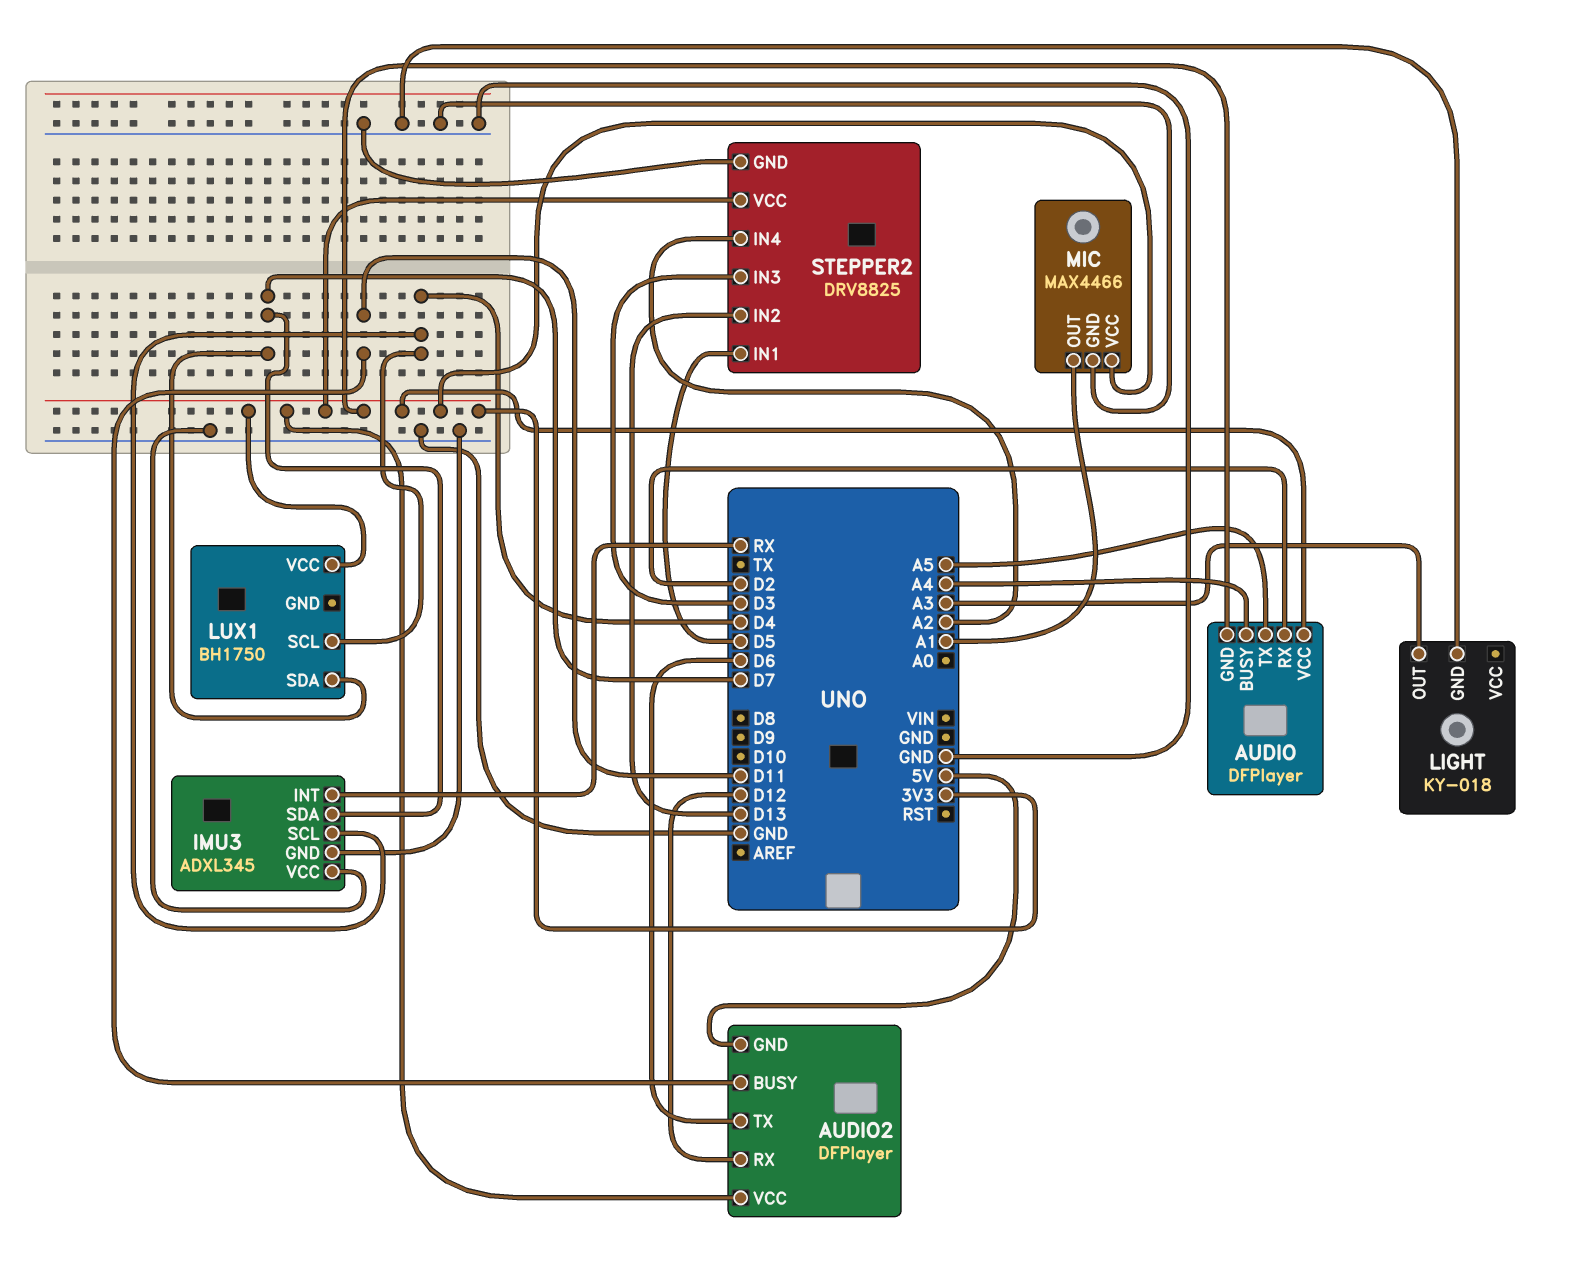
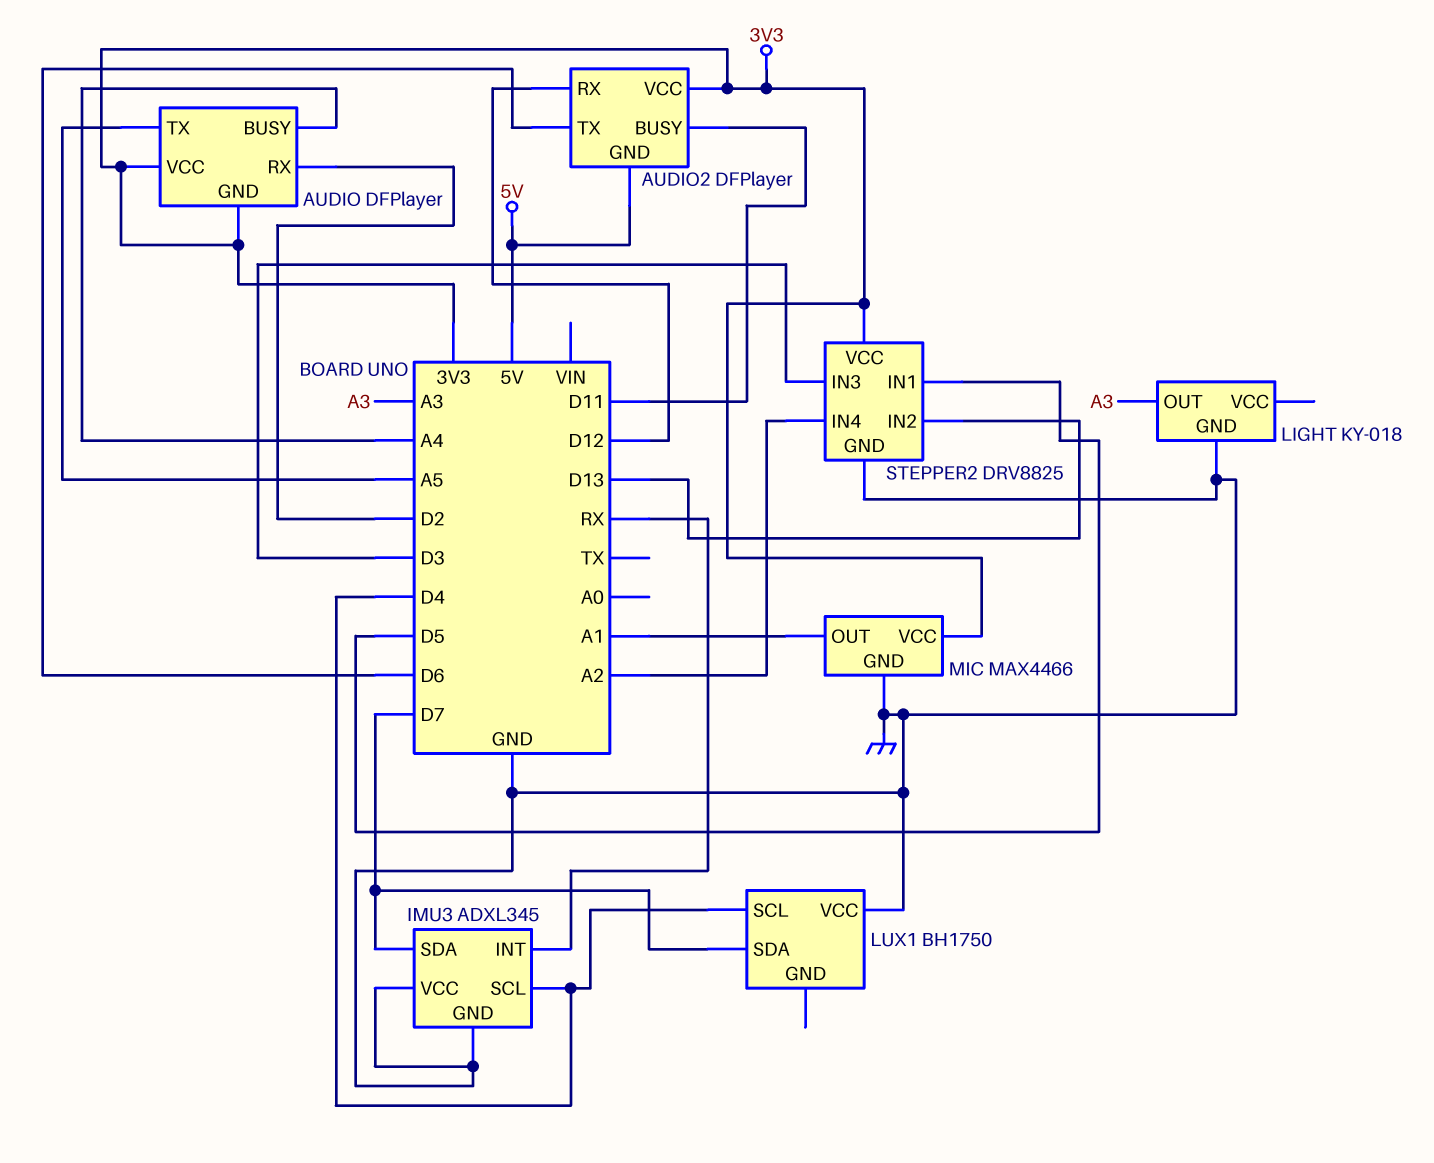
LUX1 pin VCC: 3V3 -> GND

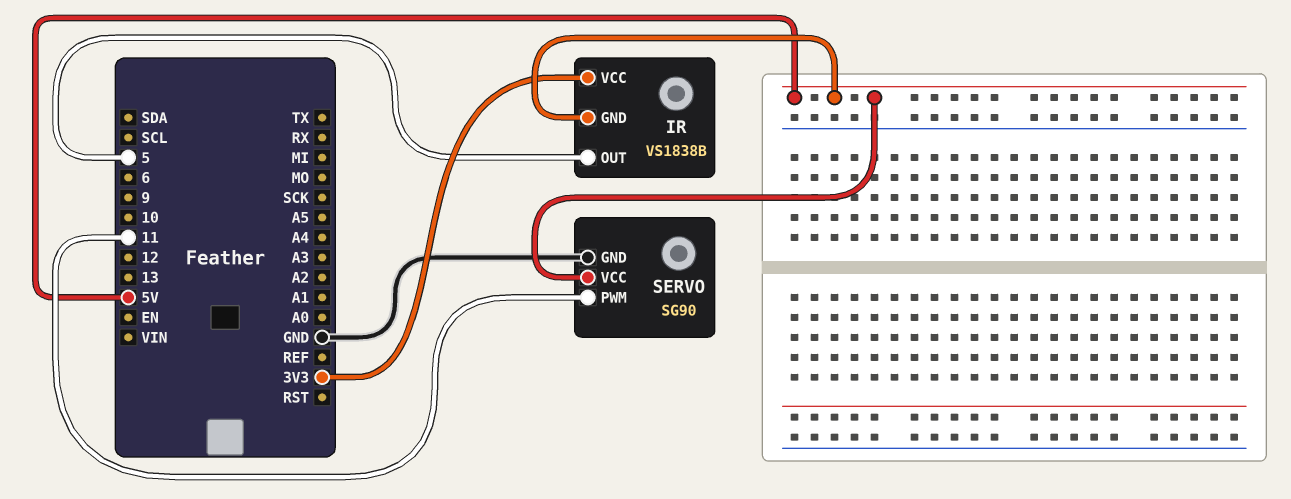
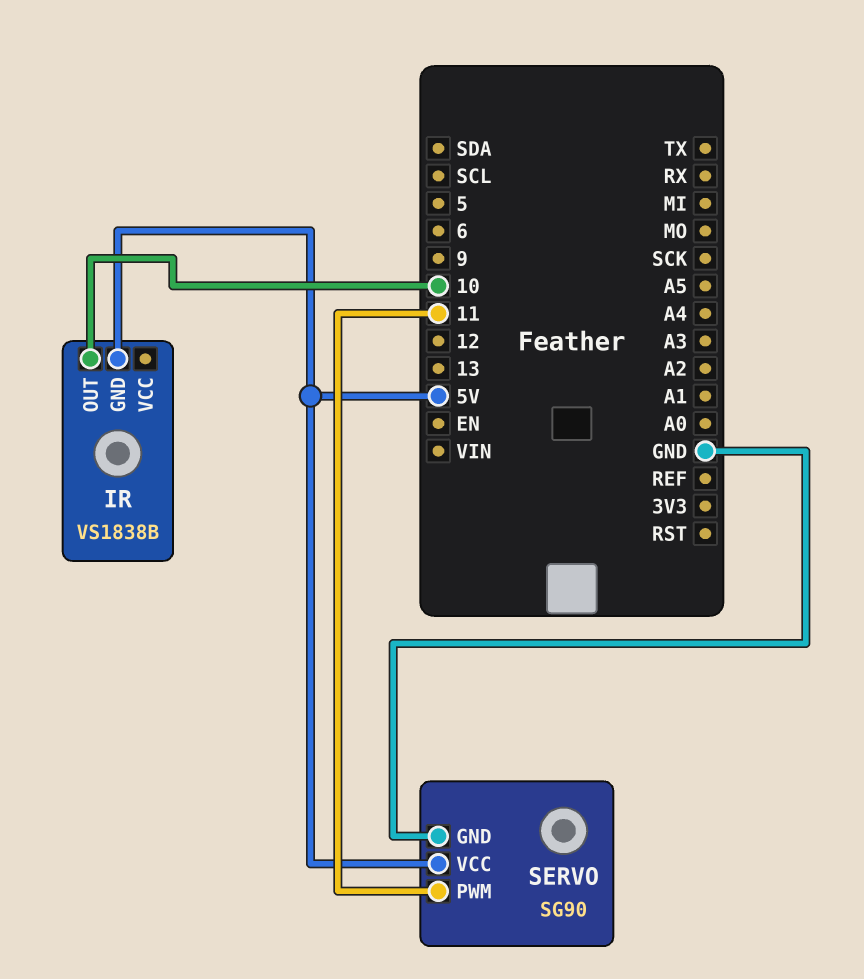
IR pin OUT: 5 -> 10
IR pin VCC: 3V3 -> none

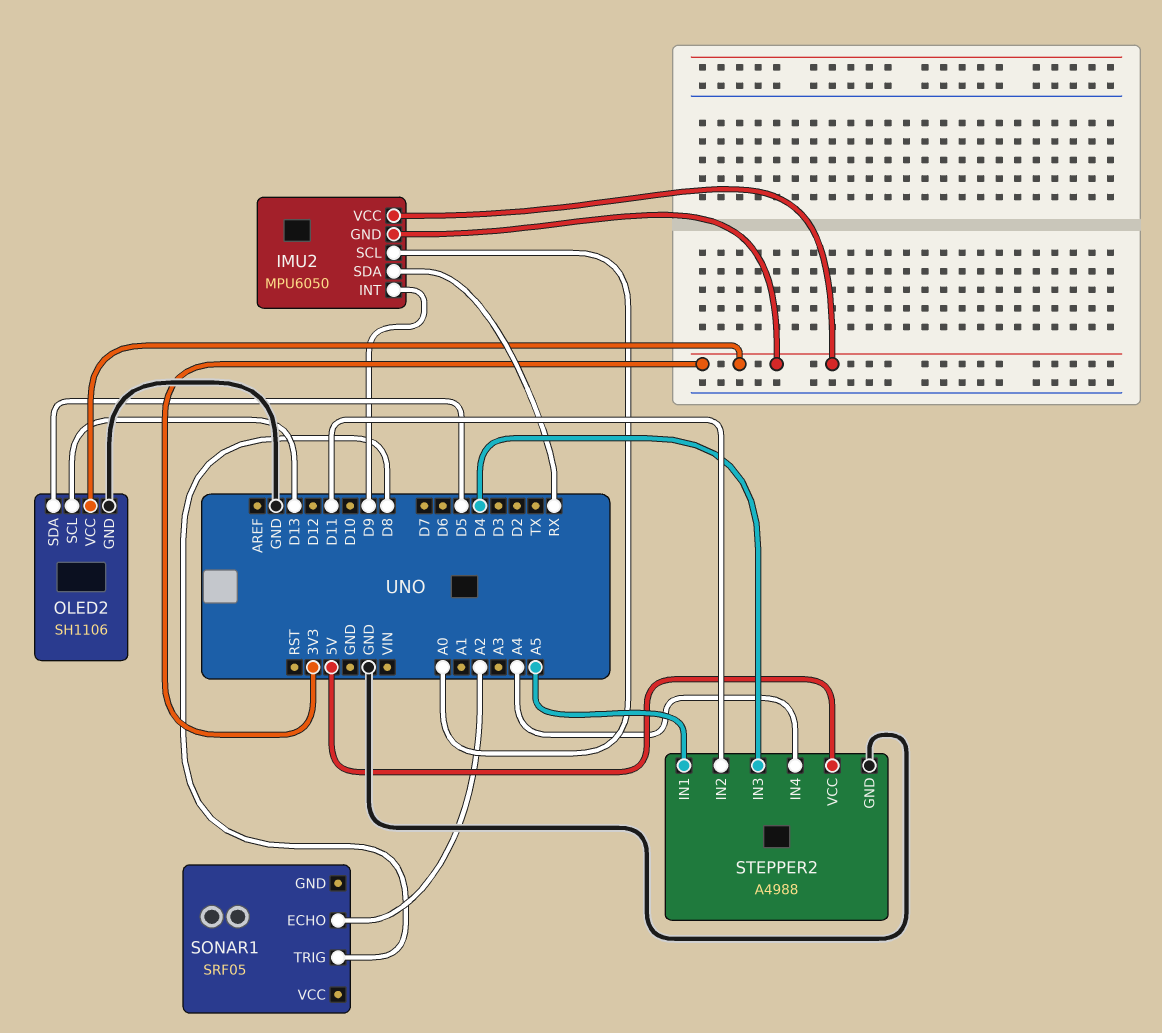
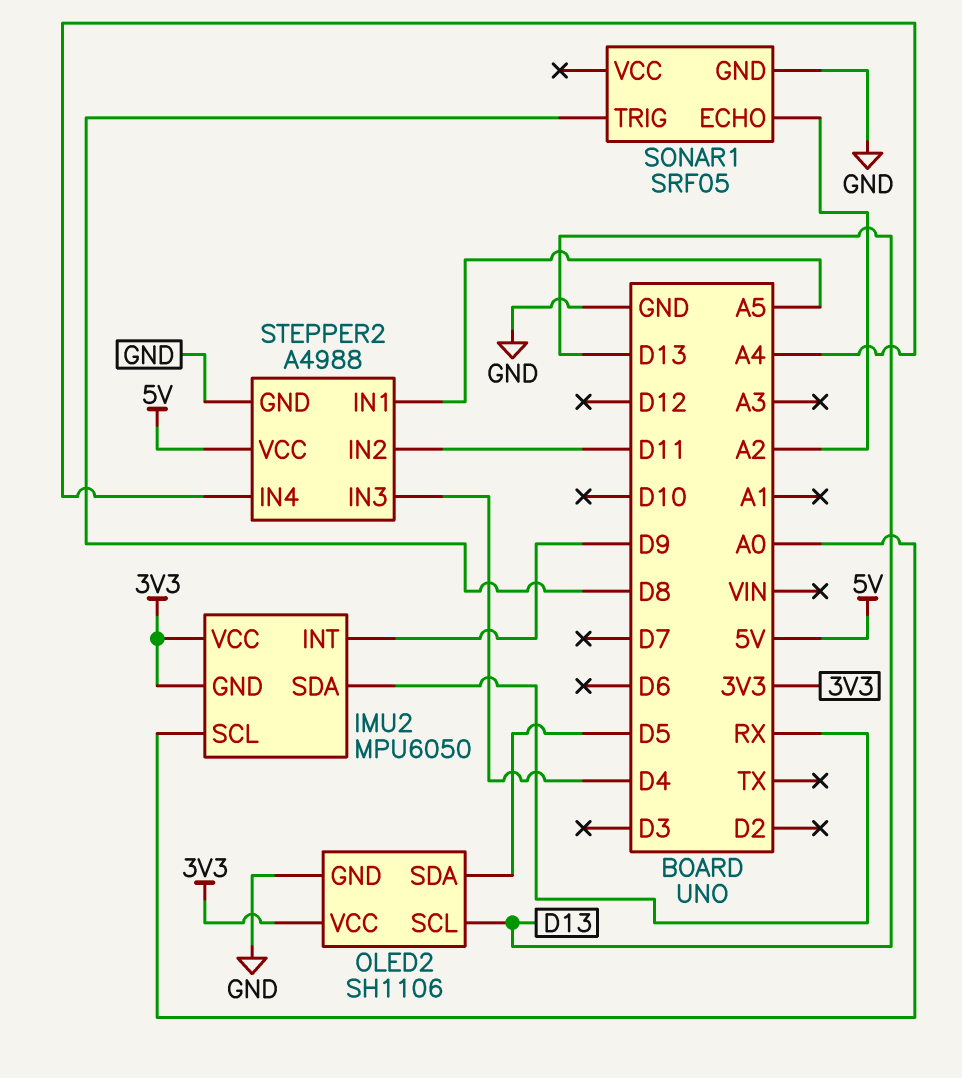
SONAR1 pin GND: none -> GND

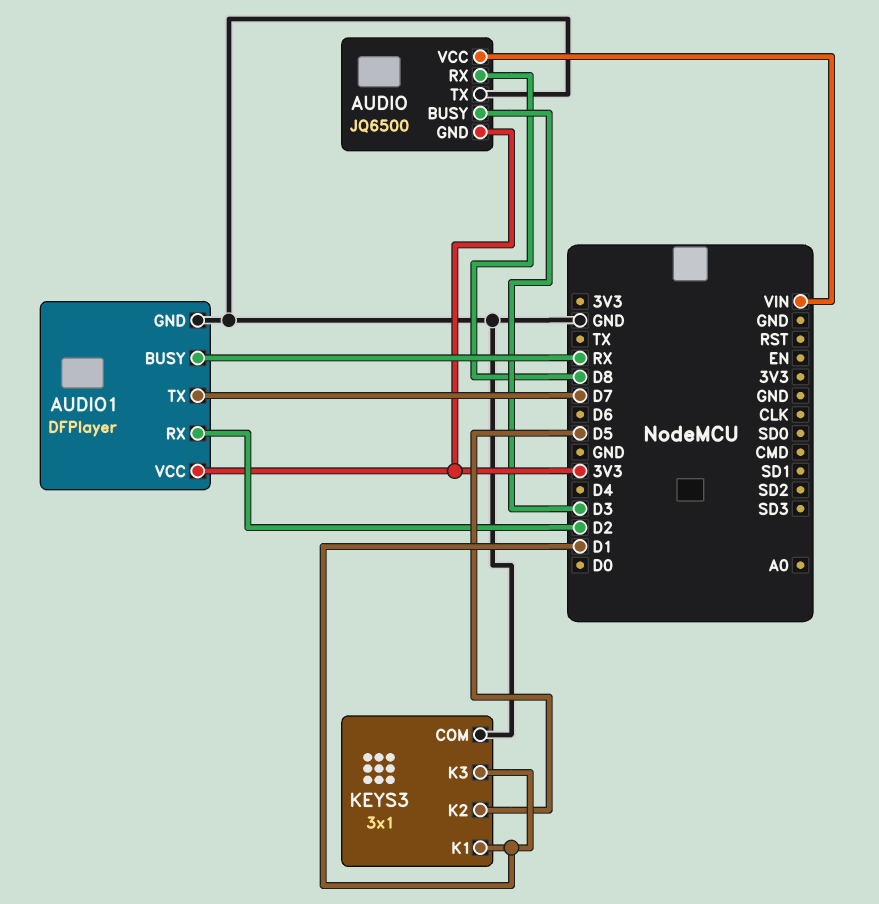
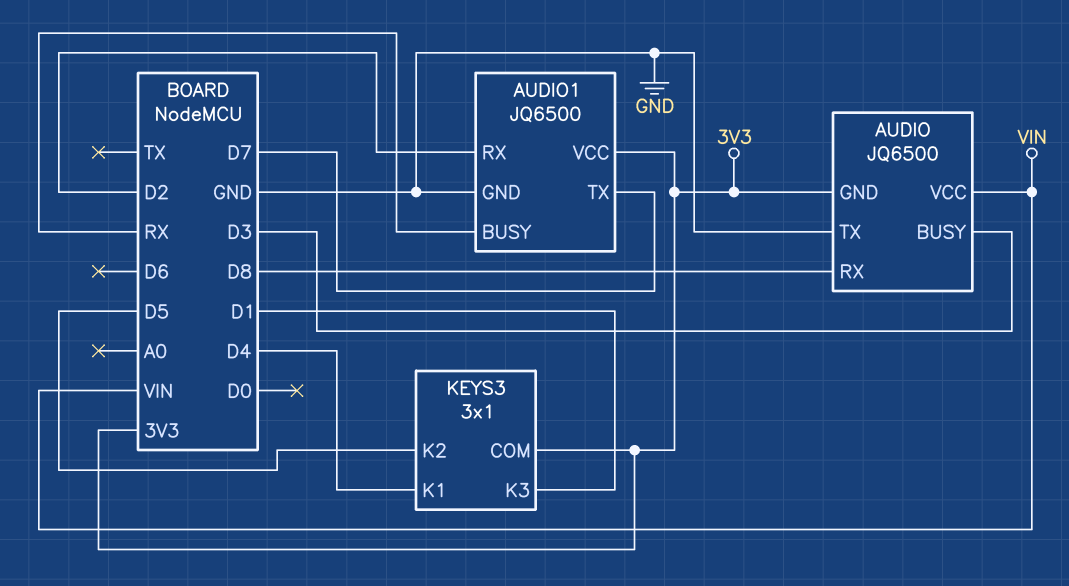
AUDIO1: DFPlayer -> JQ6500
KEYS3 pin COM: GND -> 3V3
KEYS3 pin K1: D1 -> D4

== What is expected ==
Repeat, exactly and in full, all the material above except its pictures.

== Output of the exercise ==
LUX1 pin VCC: 3V3 -> GND

IR pin OUT: 5 -> 10
IR pin VCC: 3V3 -> none

SONAR1 pin GND: none -> GND

AUDIO1: DFPlayer -> JQ6500
KEYS3 pin COM: GND -> 3V3
KEYS3 pin K1: D1 -> D4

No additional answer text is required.